Aim of the task:
Set down, character for character, everything in the records below from the line holding "black pentagon: (104, 219)" down to the line holding "green arrow: (214, 821)", and no other line.

Input records:
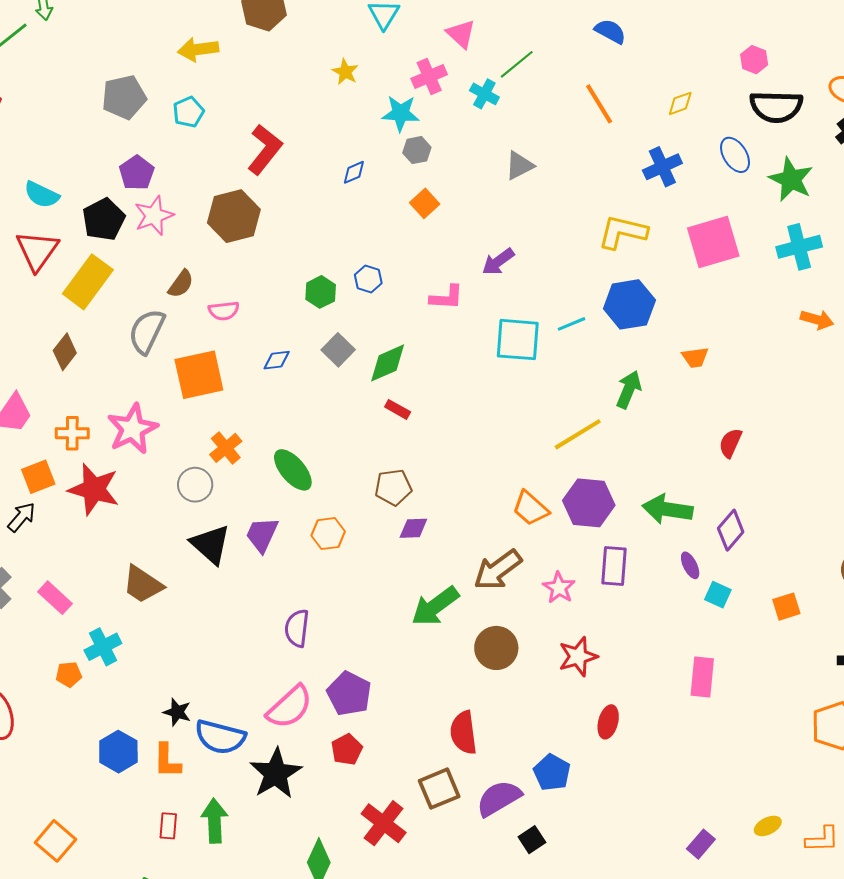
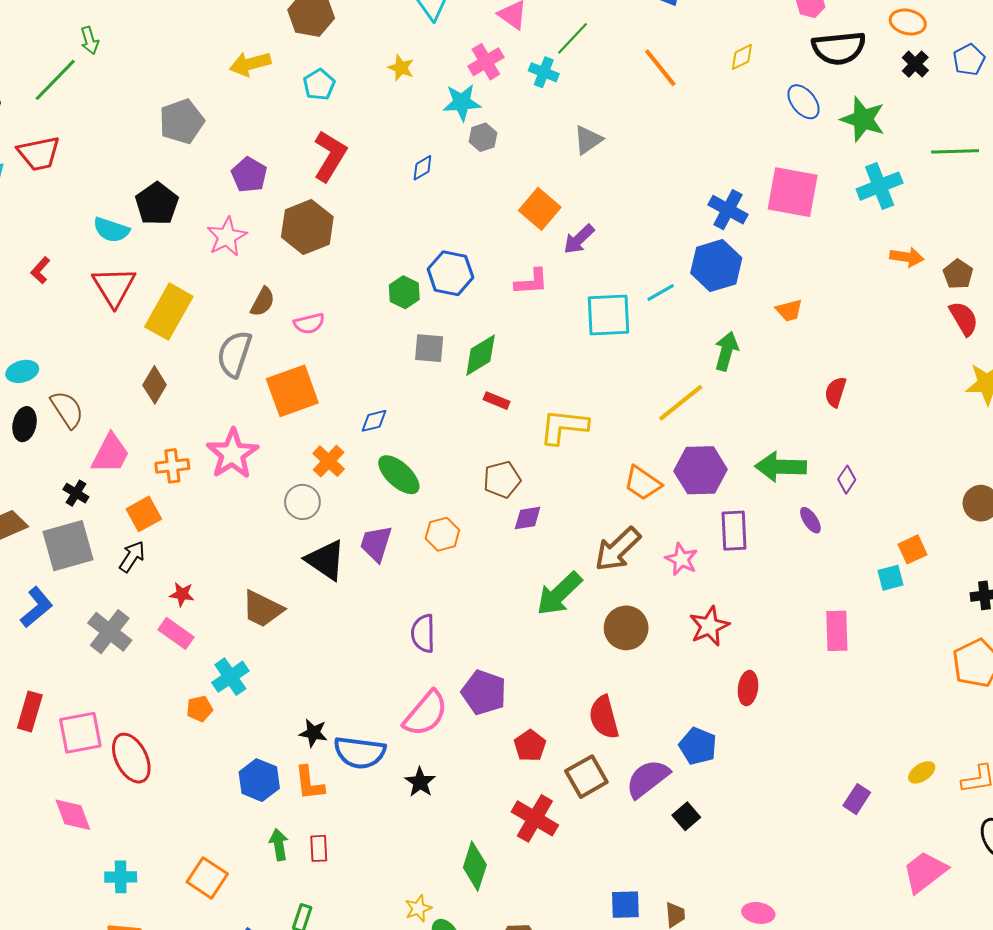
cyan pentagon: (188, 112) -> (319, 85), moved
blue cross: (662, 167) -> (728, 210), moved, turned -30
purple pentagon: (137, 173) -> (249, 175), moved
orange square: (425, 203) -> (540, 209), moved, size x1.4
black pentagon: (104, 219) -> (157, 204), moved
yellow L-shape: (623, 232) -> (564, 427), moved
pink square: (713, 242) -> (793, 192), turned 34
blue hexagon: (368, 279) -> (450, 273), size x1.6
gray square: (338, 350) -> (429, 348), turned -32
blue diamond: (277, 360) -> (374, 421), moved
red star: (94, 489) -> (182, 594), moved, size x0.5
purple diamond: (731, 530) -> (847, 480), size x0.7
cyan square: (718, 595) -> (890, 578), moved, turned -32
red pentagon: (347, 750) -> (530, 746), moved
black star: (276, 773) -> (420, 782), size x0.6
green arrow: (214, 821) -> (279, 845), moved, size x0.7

==

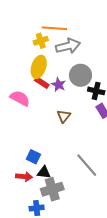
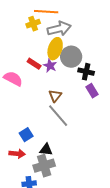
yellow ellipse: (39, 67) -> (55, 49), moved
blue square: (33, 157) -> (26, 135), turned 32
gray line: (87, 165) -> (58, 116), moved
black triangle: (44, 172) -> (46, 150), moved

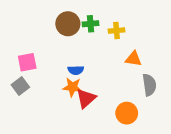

Problem solution:
black pentagon: (104, 219) -> (157, 204), moved
yellow L-shape: (623, 232) -> (564, 427), moved
pink square: (713, 242) -> (793, 192), turned 34
blue hexagon: (368, 279) -> (450, 273), size x1.6
gray square: (338, 350) -> (429, 348), turned -32
blue diamond: (277, 360) -> (374, 421), moved
red star: (94, 489) -> (182, 594), moved, size x0.5
purple diamond: (731, 530) -> (847, 480), size x0.7
cyan square: (718, 595) -> (890, 578), moved, turned -32
red pentagon: (347, 750) -> (530, 746), moved
black star: (276, 773) -> (420, 782), size x0.6
green arrow: (214, 821) -> (279, 845), moved, size x0.7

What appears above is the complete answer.